Entries supplied:
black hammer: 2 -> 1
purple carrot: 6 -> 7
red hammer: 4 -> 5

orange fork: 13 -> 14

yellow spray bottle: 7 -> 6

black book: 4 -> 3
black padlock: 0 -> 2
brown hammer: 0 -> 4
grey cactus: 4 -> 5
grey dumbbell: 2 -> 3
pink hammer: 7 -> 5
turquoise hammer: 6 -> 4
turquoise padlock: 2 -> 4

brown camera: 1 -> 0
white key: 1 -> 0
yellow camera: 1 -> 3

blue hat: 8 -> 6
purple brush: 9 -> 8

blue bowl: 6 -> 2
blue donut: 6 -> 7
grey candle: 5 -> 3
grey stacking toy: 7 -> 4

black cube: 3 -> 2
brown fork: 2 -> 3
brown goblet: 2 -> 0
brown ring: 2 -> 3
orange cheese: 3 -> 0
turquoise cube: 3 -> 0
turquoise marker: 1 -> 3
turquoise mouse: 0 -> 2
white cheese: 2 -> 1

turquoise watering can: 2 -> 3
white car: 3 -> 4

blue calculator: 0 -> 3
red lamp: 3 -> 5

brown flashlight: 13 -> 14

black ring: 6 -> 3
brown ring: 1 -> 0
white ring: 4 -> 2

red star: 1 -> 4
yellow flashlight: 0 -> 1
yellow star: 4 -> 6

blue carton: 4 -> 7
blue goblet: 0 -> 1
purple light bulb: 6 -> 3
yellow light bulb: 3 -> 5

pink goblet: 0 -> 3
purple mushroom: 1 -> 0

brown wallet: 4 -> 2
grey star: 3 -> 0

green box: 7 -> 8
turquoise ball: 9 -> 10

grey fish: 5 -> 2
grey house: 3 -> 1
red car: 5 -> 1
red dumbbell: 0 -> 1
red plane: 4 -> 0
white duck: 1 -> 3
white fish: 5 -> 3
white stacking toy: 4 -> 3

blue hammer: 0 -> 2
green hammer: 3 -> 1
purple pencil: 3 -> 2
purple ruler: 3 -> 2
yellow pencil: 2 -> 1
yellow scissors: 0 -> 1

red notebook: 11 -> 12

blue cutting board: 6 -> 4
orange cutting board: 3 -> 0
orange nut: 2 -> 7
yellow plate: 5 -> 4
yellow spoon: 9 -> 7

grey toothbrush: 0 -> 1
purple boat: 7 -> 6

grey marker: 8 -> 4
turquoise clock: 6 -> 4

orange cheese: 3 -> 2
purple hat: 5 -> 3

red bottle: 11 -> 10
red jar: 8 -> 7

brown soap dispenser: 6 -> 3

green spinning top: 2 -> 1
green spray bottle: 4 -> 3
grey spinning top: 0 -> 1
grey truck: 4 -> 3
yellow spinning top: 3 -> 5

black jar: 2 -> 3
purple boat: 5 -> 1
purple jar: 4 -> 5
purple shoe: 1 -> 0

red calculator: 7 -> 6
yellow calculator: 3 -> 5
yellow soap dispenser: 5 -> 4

About this task:
Everything from the line with "red plane: 4 -> 0" through the final line of the entries above must be duplicated exactly; both ends belong, and no other line does.

Task answer:
red plane: 4 -> 0
white duck: 1 -> 3
white fish: 5 -> 3
white stacking toy: 4 -> 3

blue hammer: 0 -> 2
green hammer: 3 -> 1
purple pencil: 3 -> 2
purple ruler: 3 -> 2
yellow pencil: 2 -> 1
yellow scissors: 0 -> 1

red notebook: 11 -> 12

blue cutting board: 6 -> 4
orange cutting board: 3 -> 0
orange nut: 2 -> 7
yellow plate: 5 -> 4
yellow spoon: 9 -> 7

grey toothbrush: 0 -> 1
purple boat: 7 -> 6

grey marker: 8 -> 4
turquoise clock: 6 -> 4

orange cheese: 3 -> 2
purple hat: 5 -> 3

red bottle: 11 -> 10
red jar: 8 -> 7

brown soap dispenser: 6 -> 3

green spinning top: 2 -> 1
green spray bottle: 4 -> 3
grey spinning top: 0 -> 1
grey truck: 4 -> 3
yellow spinning top: 3 -> 5

black jar: 2 -> 3
purple boat: 5 -> 1
purple jar: 4 -> 5
purple shoe: 1 -> 0

red calculator: 7 -> 6
yellow calculator: 3 -> 5
yellow soap dispenser: 5 -> 4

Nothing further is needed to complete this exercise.